## What is expected
Please copy out every line in the entries that includes the word "blue".

## Object state comparisons
⟨
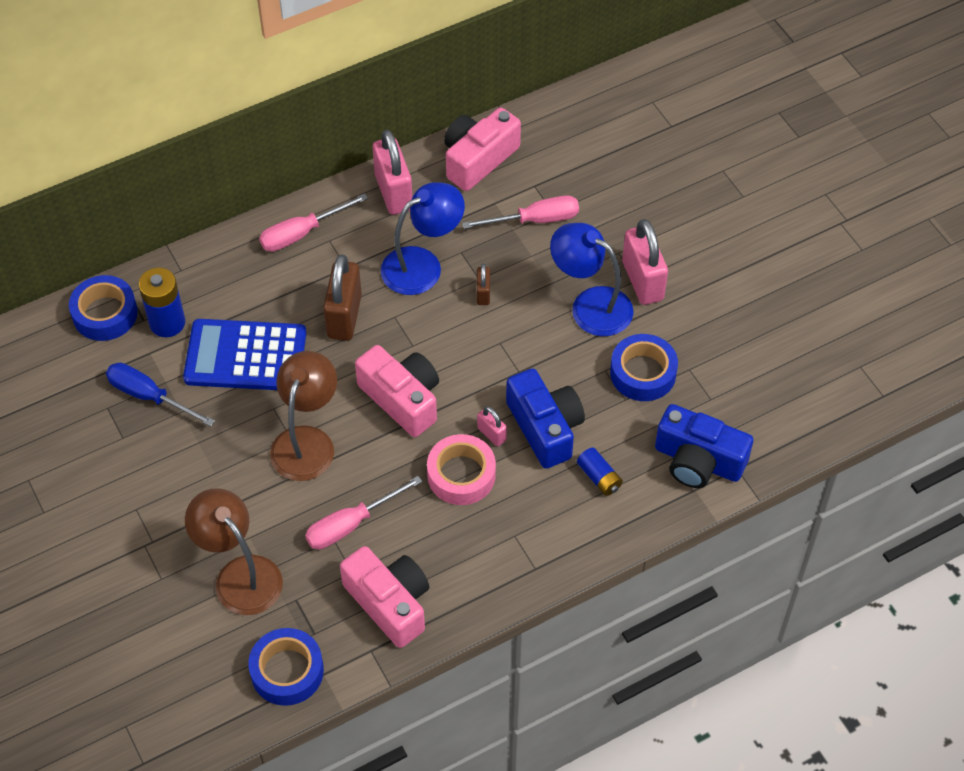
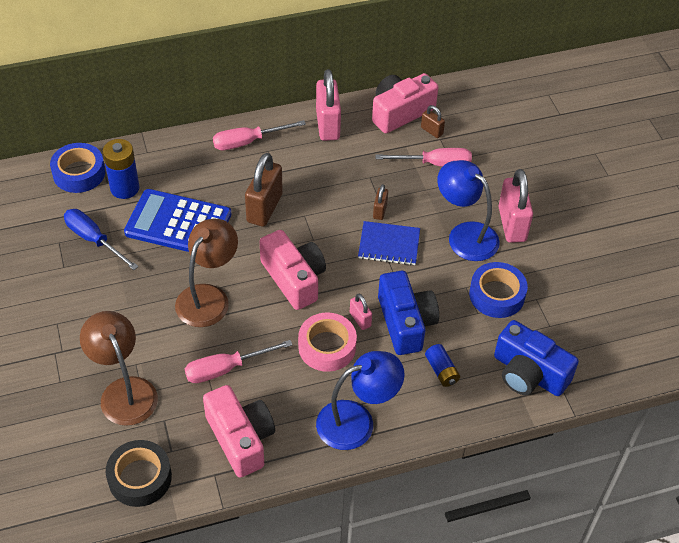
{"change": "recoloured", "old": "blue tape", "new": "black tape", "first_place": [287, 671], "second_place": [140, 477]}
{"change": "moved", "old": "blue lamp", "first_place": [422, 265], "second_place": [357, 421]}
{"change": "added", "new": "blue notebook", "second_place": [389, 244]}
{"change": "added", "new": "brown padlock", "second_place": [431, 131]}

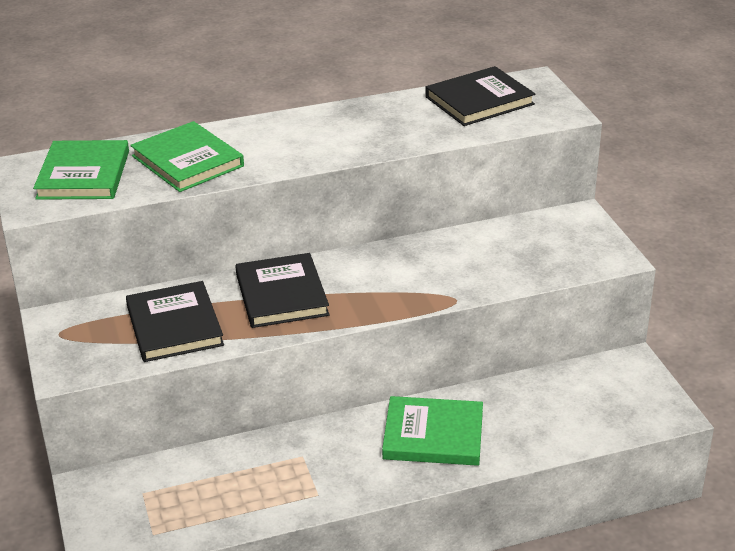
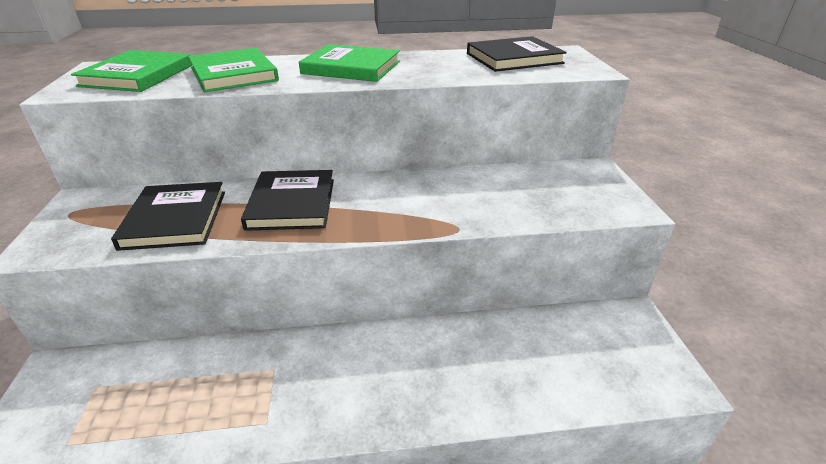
{"change": "moved", "old": "green book", "first_place": [433, 435], "second_place": [351, 67]}

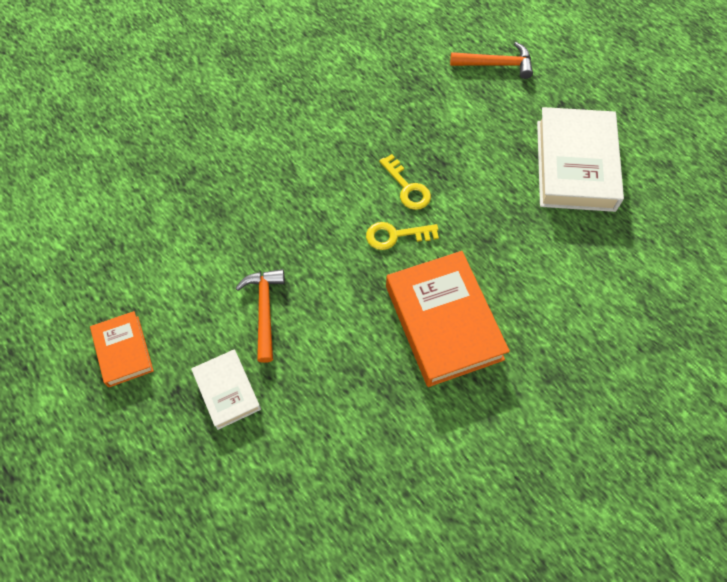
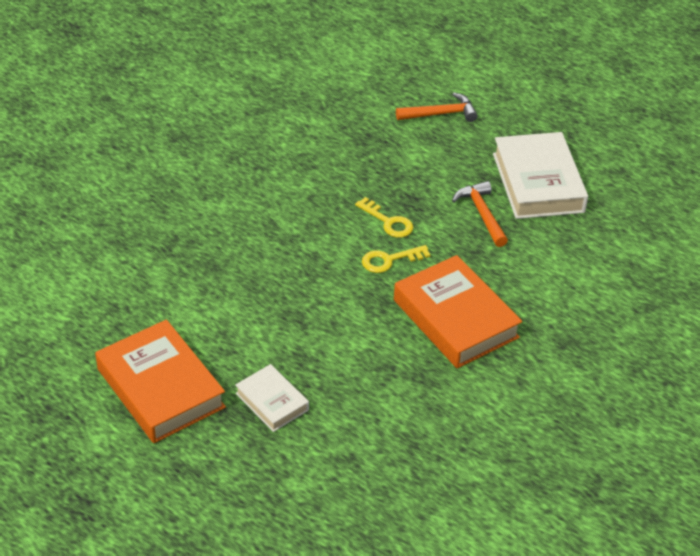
{"change": "resized", "old": "orange book", "first_place": [123, 351], "second_place": [160, 388], "factor": 1.84}
{"change": "moved", "old": "orange hammer", "first_place": [264, 310], "second_place": [482, 214]}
⟩
## Response to this exercise
{"change": "recoloured", "old": "blue tape", "new": "black tape", "first_place": [287, 671], "second_place": [140, 477]}
{"change": "moved", "old": "blue lamp", "first_place": [422, 265], "second_place": [357, 421]}
{"change": "added", "new": "blue notebook", "second_place": [389, 244]}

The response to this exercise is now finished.